Task objective:
Using the material below, print the line that contains "Segment **adipose tissue**.", the line that contains "See the attached", and every line in between, exactly and nothing else.

Raw records:
· · · · ·
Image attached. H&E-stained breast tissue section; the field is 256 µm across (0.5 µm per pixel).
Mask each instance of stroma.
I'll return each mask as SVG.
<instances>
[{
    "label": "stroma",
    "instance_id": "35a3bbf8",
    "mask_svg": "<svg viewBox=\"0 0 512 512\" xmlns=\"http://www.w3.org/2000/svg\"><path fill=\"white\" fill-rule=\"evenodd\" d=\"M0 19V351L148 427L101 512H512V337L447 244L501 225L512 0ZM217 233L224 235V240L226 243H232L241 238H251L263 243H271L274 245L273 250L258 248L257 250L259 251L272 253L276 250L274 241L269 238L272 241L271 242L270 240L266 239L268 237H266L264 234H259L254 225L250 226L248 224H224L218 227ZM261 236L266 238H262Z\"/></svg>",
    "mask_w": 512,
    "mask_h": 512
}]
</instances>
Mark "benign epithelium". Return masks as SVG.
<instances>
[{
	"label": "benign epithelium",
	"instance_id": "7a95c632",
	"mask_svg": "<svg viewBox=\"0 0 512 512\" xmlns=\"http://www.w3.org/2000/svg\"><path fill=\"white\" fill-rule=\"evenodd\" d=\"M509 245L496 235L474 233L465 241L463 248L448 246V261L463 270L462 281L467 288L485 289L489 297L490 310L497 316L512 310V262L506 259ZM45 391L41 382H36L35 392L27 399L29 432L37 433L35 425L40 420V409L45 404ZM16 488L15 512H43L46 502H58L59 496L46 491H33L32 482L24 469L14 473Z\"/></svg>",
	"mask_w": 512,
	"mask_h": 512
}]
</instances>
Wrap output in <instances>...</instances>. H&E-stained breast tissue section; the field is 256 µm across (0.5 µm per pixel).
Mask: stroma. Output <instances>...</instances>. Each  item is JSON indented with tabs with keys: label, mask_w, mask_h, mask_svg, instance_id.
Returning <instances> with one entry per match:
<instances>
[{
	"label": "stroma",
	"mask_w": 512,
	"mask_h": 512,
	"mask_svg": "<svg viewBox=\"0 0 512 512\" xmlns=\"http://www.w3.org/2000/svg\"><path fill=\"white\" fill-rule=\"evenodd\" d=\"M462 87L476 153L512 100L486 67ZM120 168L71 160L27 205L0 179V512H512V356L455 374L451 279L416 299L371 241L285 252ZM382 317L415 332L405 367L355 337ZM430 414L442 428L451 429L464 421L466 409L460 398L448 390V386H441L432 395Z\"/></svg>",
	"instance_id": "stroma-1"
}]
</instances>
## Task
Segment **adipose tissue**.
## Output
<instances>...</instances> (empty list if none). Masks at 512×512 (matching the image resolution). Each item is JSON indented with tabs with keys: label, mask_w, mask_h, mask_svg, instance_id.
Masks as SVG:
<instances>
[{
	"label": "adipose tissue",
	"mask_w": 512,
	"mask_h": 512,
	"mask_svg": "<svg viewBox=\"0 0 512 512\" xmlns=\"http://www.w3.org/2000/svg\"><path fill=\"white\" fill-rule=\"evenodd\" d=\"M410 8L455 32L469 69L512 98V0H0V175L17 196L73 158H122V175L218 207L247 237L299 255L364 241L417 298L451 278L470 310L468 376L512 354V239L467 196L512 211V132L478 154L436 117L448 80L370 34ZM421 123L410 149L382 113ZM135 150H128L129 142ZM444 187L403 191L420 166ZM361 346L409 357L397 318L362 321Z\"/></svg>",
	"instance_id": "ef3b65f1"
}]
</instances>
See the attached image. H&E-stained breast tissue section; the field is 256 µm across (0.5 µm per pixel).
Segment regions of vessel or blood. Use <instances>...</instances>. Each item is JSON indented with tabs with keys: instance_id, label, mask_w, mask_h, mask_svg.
· · · · ·
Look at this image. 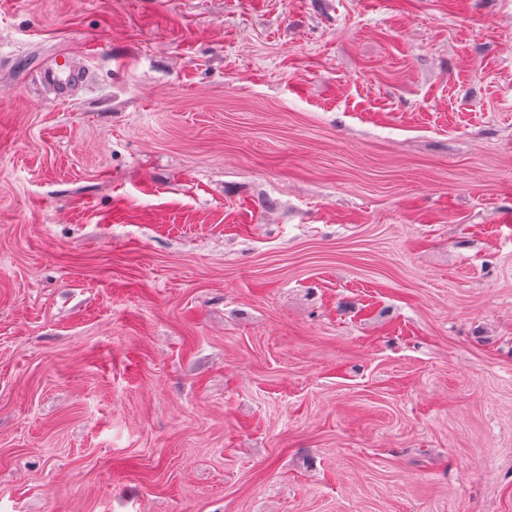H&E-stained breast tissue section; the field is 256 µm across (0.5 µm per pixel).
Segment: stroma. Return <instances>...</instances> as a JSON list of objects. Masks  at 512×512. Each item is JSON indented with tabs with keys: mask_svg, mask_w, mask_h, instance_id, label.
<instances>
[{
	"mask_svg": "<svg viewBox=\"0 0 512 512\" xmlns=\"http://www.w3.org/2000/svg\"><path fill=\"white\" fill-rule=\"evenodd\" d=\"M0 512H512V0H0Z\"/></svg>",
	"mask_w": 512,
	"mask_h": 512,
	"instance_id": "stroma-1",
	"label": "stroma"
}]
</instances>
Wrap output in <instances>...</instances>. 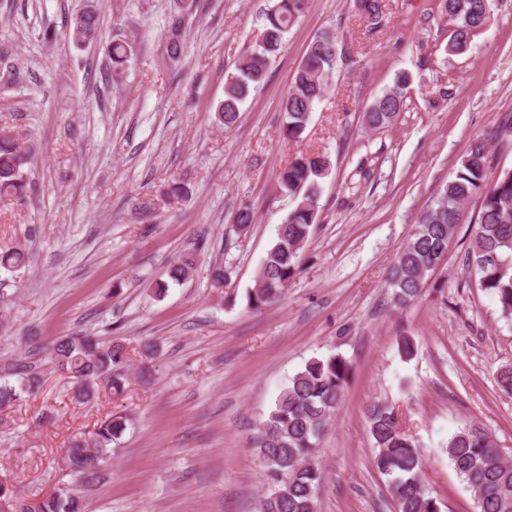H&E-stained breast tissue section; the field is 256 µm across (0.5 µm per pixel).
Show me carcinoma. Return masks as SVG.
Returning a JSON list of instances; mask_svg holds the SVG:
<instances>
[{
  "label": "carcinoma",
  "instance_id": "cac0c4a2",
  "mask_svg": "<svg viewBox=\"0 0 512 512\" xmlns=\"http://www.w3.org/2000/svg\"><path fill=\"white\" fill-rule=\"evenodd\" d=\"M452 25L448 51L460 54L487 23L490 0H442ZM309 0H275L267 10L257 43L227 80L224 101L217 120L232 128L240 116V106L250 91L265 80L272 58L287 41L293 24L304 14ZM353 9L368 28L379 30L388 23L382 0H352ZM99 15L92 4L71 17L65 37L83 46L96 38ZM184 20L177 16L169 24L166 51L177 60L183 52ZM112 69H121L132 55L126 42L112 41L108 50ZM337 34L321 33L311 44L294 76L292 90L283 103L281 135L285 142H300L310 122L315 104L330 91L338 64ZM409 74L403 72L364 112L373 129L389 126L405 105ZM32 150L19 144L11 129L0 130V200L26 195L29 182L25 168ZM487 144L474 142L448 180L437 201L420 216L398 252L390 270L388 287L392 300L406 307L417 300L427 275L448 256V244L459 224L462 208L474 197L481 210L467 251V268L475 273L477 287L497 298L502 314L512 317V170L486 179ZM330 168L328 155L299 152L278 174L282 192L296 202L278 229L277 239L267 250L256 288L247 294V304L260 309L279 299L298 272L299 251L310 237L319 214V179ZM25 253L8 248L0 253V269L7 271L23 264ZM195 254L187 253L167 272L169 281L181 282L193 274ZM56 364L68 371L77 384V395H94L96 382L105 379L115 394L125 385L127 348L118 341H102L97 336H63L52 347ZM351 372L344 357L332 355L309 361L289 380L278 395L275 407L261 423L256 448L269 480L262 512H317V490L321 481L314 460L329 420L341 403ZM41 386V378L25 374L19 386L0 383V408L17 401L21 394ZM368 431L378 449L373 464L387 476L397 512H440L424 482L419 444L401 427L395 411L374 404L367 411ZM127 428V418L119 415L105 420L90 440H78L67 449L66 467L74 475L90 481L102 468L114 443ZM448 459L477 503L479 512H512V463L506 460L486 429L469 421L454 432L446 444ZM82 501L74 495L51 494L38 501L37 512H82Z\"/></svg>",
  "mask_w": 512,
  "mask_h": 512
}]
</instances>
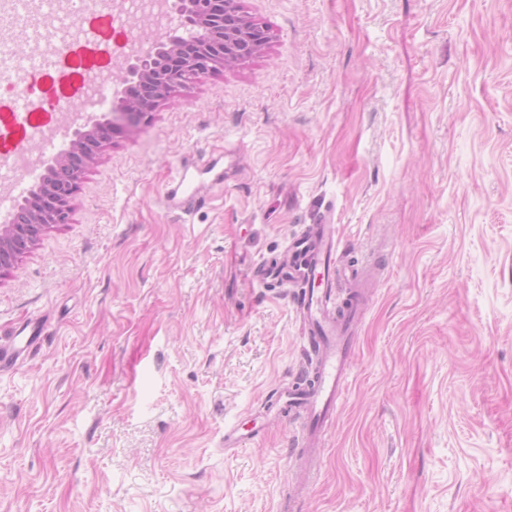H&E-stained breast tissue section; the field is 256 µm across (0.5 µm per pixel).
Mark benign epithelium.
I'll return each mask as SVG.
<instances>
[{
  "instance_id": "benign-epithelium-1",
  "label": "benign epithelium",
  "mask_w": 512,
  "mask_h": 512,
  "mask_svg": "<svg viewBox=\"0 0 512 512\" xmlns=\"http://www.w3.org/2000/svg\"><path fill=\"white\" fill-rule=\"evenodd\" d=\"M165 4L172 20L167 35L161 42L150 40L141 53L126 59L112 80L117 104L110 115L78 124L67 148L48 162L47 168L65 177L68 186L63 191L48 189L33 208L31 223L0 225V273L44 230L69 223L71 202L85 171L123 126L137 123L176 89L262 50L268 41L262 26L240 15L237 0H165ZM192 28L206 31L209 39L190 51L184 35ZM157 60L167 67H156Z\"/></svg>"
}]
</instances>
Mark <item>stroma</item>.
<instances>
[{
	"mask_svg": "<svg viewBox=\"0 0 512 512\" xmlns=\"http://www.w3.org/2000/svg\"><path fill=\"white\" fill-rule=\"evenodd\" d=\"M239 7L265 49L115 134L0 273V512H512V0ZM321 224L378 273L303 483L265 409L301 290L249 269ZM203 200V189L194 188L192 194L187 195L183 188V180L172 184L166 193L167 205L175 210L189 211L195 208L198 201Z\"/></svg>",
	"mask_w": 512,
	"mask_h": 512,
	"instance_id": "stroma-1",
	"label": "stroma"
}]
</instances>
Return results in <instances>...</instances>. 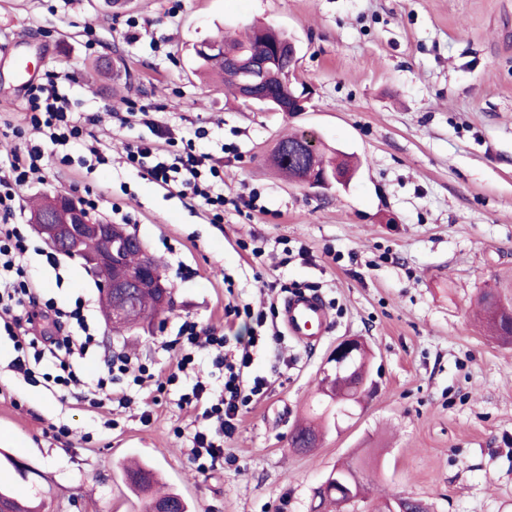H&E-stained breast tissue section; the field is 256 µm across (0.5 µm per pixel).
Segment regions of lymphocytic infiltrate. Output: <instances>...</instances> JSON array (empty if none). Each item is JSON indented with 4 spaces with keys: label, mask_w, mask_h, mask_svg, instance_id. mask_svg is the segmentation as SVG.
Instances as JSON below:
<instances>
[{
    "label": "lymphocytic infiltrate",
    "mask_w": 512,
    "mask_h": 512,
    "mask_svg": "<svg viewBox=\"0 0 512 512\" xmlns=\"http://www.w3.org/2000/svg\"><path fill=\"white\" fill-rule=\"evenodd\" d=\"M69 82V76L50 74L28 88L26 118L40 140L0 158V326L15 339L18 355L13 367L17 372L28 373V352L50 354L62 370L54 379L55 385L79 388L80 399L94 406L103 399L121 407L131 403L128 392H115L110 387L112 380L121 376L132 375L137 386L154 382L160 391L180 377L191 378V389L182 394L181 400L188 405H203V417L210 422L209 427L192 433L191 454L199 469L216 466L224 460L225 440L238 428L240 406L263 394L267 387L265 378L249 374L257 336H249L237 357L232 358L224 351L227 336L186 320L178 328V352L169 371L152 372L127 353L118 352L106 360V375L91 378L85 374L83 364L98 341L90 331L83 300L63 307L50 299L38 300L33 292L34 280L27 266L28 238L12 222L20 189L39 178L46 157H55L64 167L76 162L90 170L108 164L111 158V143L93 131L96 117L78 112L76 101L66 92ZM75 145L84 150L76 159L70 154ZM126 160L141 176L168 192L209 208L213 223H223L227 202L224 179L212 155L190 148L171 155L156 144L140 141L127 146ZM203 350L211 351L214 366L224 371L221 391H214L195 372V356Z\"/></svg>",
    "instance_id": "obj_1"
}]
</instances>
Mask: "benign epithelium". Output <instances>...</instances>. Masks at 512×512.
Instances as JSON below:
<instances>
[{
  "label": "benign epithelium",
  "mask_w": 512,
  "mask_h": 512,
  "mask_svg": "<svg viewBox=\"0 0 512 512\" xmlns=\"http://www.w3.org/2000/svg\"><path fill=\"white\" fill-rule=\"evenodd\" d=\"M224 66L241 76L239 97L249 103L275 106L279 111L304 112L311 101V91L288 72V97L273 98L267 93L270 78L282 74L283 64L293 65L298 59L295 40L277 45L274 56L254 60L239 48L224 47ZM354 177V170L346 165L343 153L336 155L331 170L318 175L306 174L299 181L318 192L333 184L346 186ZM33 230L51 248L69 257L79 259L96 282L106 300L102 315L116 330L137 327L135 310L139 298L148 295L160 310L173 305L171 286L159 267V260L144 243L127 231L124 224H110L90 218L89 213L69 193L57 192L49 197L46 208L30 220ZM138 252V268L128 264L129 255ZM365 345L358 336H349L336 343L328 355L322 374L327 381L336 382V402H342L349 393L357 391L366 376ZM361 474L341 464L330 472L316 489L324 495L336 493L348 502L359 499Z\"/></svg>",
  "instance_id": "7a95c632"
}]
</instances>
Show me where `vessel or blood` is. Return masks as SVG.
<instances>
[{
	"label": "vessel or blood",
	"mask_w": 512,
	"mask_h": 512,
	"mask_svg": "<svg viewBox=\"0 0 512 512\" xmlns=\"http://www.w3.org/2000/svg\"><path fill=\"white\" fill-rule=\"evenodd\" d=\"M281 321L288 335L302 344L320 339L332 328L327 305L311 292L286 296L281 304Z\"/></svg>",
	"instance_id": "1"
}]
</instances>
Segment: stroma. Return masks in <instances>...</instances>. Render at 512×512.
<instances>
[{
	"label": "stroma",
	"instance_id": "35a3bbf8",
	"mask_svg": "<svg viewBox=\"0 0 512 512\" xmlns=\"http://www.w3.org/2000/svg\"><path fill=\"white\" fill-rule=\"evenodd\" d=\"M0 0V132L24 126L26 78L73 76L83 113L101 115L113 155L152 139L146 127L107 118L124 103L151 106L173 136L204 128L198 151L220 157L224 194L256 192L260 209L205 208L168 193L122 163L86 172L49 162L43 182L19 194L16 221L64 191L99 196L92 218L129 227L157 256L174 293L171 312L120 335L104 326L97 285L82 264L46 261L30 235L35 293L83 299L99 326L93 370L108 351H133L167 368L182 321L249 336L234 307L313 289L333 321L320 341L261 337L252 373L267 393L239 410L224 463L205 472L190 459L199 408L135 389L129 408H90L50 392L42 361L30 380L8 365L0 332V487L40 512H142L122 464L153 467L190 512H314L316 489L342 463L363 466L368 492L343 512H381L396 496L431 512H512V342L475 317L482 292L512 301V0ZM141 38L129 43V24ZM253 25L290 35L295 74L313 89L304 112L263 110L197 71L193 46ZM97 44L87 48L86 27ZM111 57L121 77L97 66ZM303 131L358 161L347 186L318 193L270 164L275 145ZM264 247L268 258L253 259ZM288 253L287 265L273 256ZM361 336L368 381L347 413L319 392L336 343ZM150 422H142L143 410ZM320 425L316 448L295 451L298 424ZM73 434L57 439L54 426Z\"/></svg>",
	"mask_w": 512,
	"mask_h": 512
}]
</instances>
· · · · ·
Exercise solution:
Segment **adipose tissue**.
## Output
<instances>...</instances> (empty list if none). Masks at 512×512 (matching the image resolution). Each item is JSON indented with tabs with keys: label, mask_w, mask_h, mask_svg, instance_id.
Masks as SVG:
<instances>
[{
	"label": "adipose tissue",
	"mask_w": 512,
	"mask_h": 512,
	"mask_svg": "<svg viewBox=\"0 0 512 512\" xmlns=\"http://www.w3.org/2000/svg\"><path fill=\"white\" fill-rule=\"evenodd\" d=\"M410 8L455 32L469 69L512 98V0H0V175L17 196L73 158H122V175L218 207L247 237L299 255L364 241L417 298L451 278L470 310L468 376L512 354V239L467 196L512 211V132L478 154L436 117L448 80L370 34ZM421 123L410 149L382 113ZM135 150H128L129 142ZM444 187L403 191L420 166ZM361 346L409 357L397 318L362 321Z\"/></svg>",
	"instance_id": "ef3b65f1"
}]
</instances>
See the attached image. H&E-stained breast tissue section; the field is 256 µm across (0.5 µm per pixel).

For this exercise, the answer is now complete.